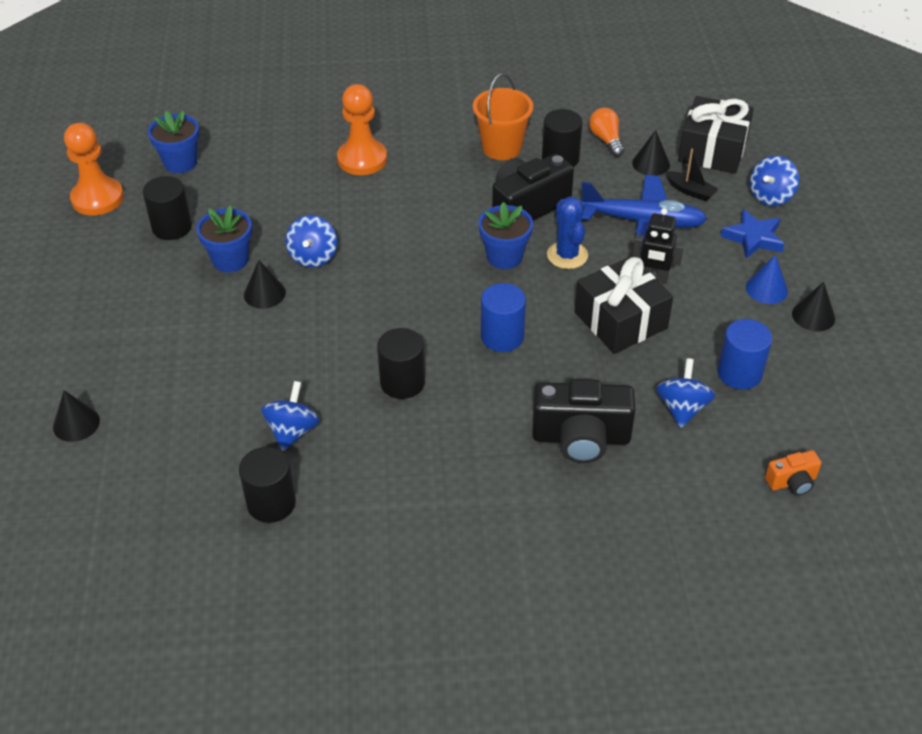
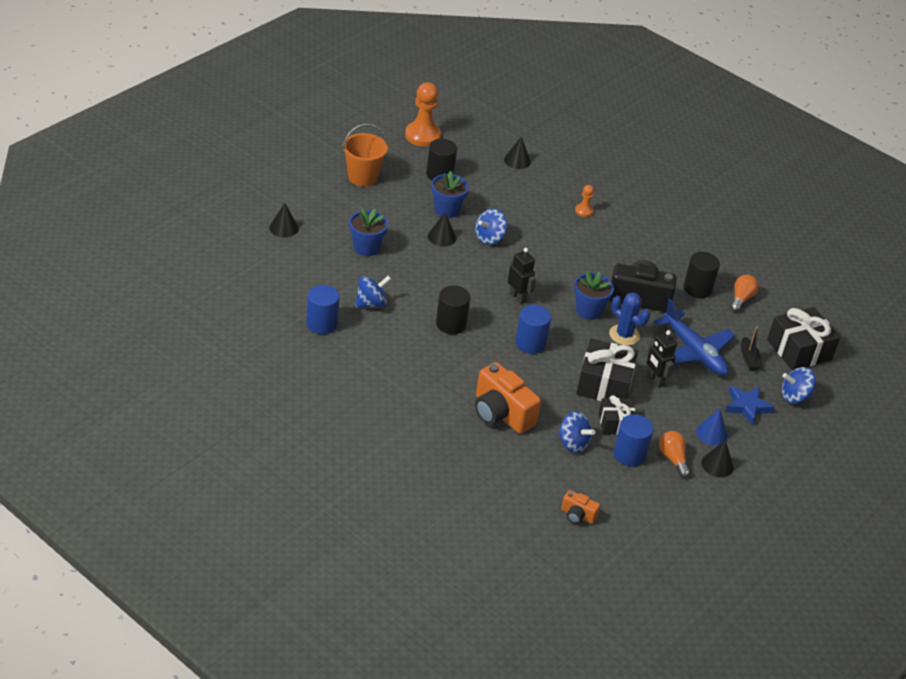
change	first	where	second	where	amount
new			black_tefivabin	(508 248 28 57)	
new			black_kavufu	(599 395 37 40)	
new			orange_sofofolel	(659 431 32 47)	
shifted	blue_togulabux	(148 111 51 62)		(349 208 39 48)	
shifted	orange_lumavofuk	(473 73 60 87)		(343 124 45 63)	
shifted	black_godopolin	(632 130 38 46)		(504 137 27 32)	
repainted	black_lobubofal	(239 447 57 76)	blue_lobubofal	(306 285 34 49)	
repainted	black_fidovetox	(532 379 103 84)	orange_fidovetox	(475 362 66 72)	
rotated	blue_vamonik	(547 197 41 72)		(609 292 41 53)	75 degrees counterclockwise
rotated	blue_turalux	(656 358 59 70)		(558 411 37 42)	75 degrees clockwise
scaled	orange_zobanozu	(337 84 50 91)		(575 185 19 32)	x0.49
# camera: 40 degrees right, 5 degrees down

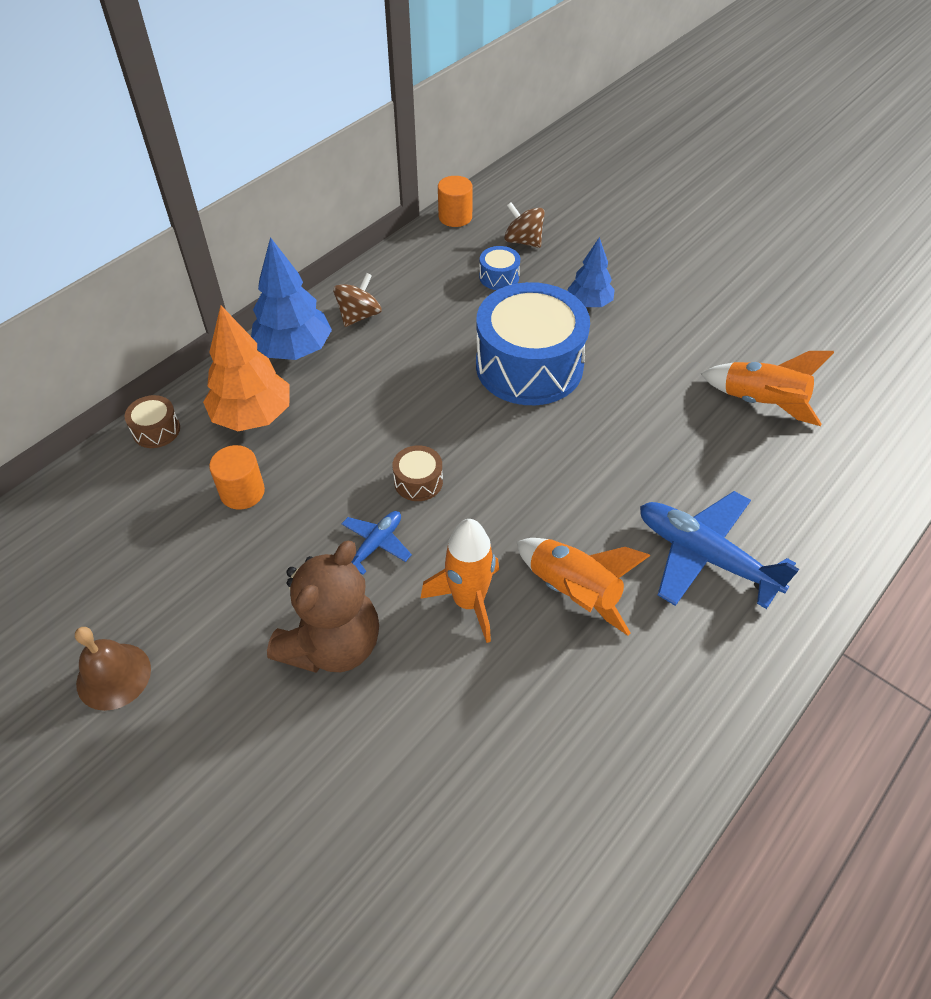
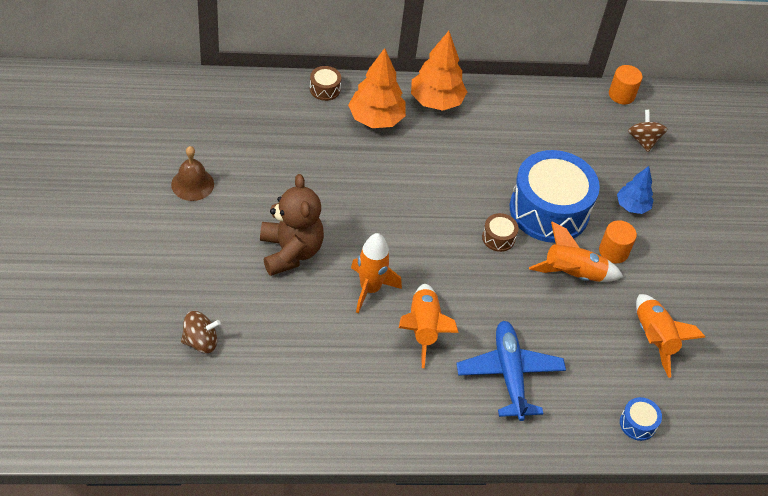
change	first	where	second	where	amount
gone	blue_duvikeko	(342 511 70 64)			
new			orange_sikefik	(529 222 94 60)	
shifted	orange_lobubofal	(209 445 56 65)		(599 220 38 43)	
shifted	brown_turalux	(333 273 49 54)		(181 311 40 42)	
shifted	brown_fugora	(392 445 51 56)		(482 213 37 39)	
shifted	blue_fugora	(479 246 41 44)		(620 397 42 44)	
repainted	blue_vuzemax	(251 237 81 123)	orange_vuzemax	(411 31 56 80)	
rotated	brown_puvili	(267 541 112 132)		(260 174 64 102)	90 degrees counterclockwise
# camera: 40 degrees right, 0 degrees up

■ **TASK DETAILS**
None of the pictures should appear; copy the rest of the material above exactly.

■ **RESULT FOR THIS TASK**
change	first	where	second	where	amount
new			black_tefivabin	(508 248 28 57)	
new			black_kavufu	(599 395 37 40)	
new			orange_sofofolel	(659 431 32 47)	
shifted	blue_togulabux	(148 111 51 62)		(349 208 39 48)	
shifted	orange_lumavofuk	(473 73 60 87)		(343 124 45 63)	
shifted	black_godopolin	(632 130 38 46)		(504 137 27 32)	
repainted	black_lobubofal	(239 447 57 76)	blue_lobubofal	(306 285 34 49)	
repainted	black_fidovetox	(532 379 103 84)	orange_fidovetox	(475 362 66 72)	
rotated	blue_vamonik	(547 197 41 72)		(609 292 41 53)	75 degrees counterclockwise
rotated	blue_turalux	(656 358 59 70)		(558 411 37 42)	75 degrees clockwise
scaled	orange_zobanozu	(337 84 50 91)		(575 185 19 32)	x0.49
# camera: 40 degrees right, 5 degrees down

change	first	where	second	where	amount
gone	blue_duvikeko	(342 511 70 64)			
new			orange_sikefik	(529 222 94 60)	
shifted	orange_lobubofal	(209 445 56 65)		(599 220 38 43)	
shifted	brown_turalux	(333 273 49 54)		(181 311 40 42)	
shifted	brown_fugora	(392 445 51 56)		(482 213 37 39)	
shifted	blue_fugora	(479 246 41 44)		(620 397 42 44)	
repainted	blue_vuzemax	(251 237 81 123)	orange_vuzemax	(411 31 56 80)	
rotated	brown_puvili	(267 541 112 132)		(260 174 64 102)	90 degrees counterclockwise
# camera: 40 degrees right, 0 degrees up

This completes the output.